## EXERCISE PROMPT:
Some lines below hold "round". Pick them out and copy them.

## AVAILABLE DATA:
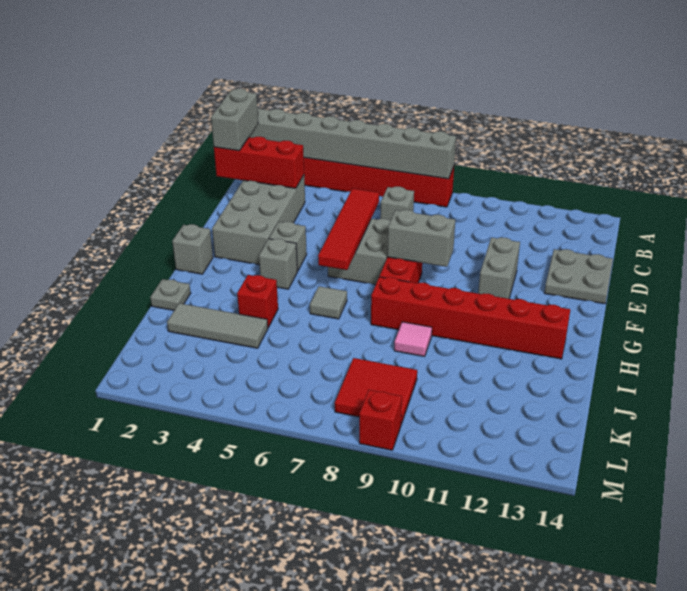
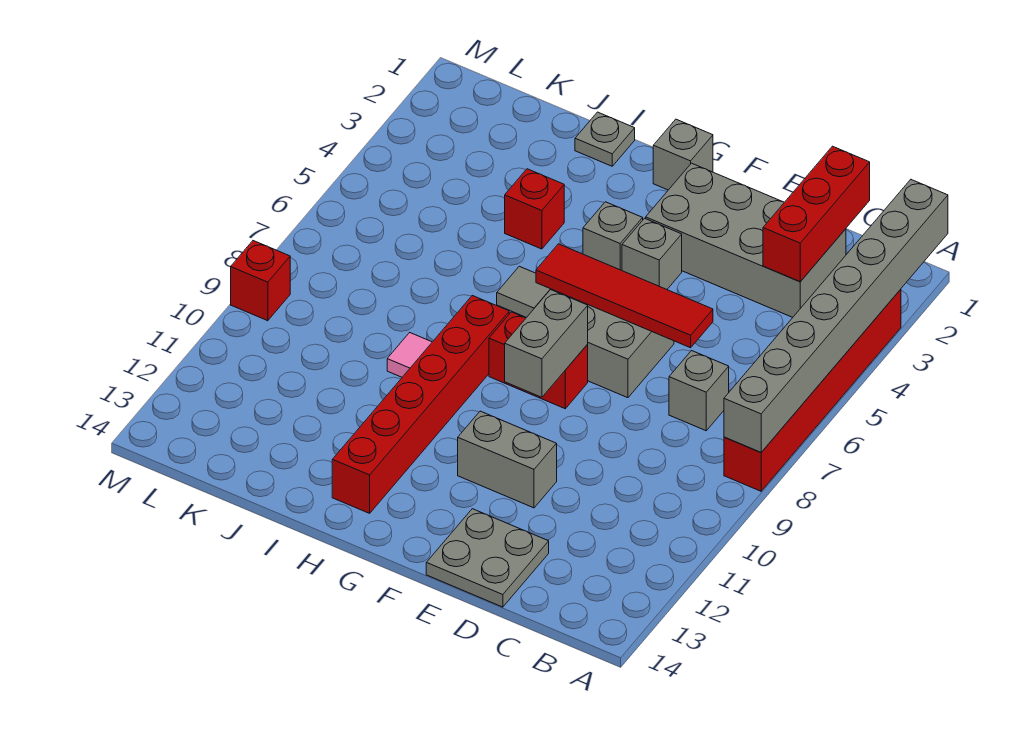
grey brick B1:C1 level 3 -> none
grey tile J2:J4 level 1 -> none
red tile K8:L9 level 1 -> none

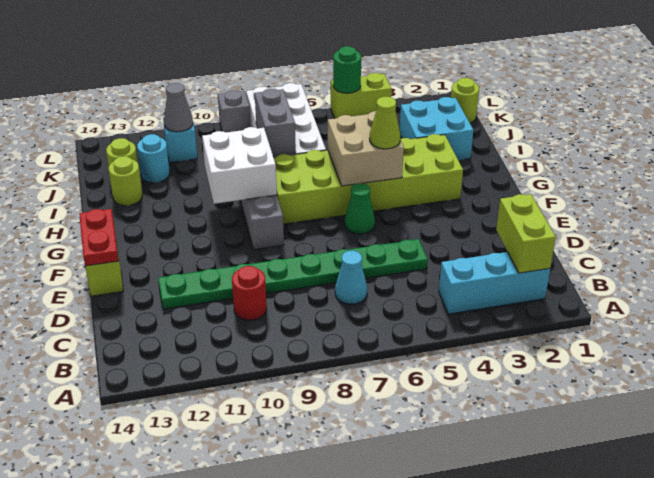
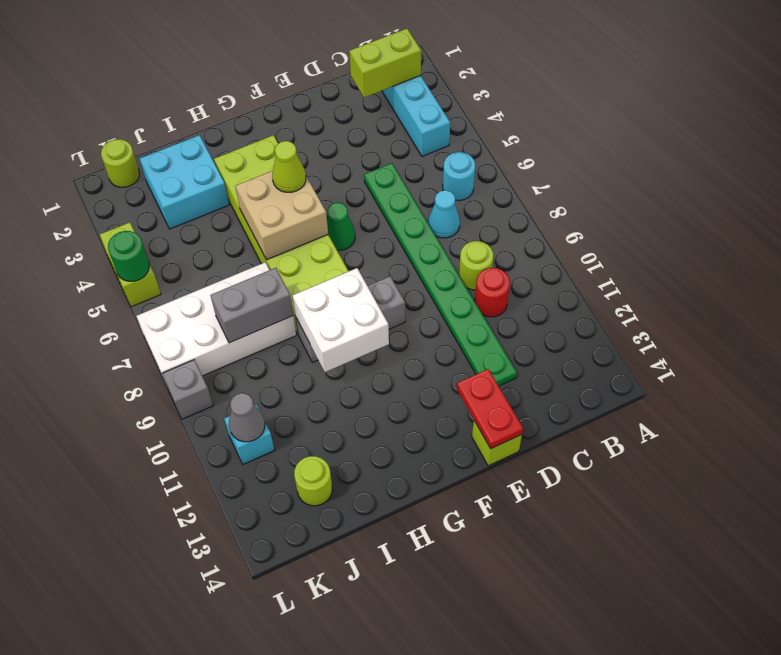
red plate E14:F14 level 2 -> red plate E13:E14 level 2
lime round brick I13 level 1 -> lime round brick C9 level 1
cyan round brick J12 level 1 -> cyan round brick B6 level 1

--

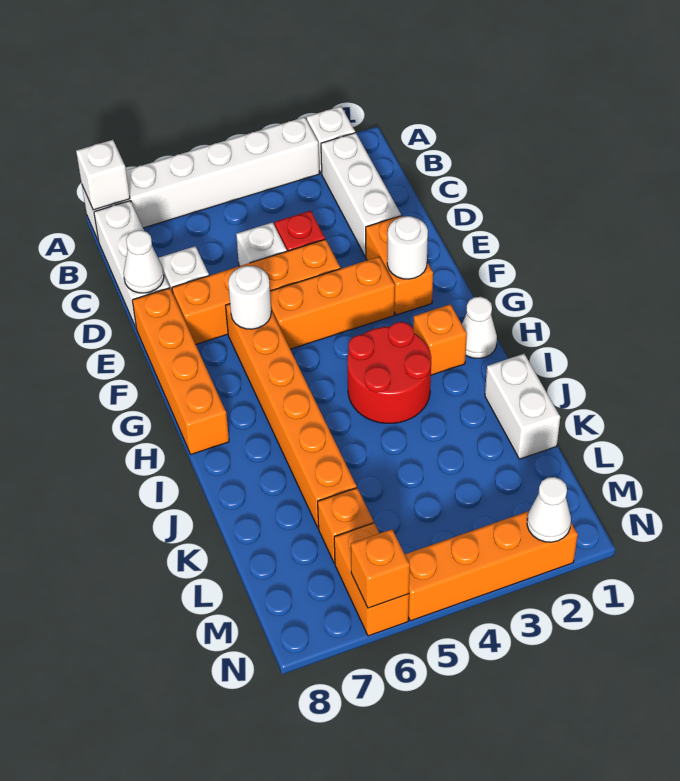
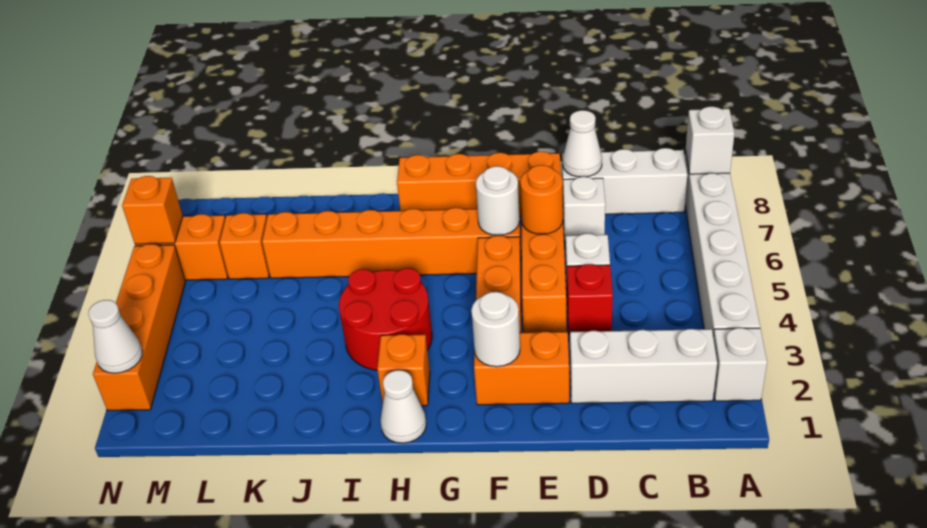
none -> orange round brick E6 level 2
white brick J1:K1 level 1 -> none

## ANSWER TO THIS EXERCISE:
lime round brick I13 level 1 -> lime round brick C9 level 1
cyan round brick J12 level 1 -> cyan round brick B6 level 1
none -> orange round brick E6 level 2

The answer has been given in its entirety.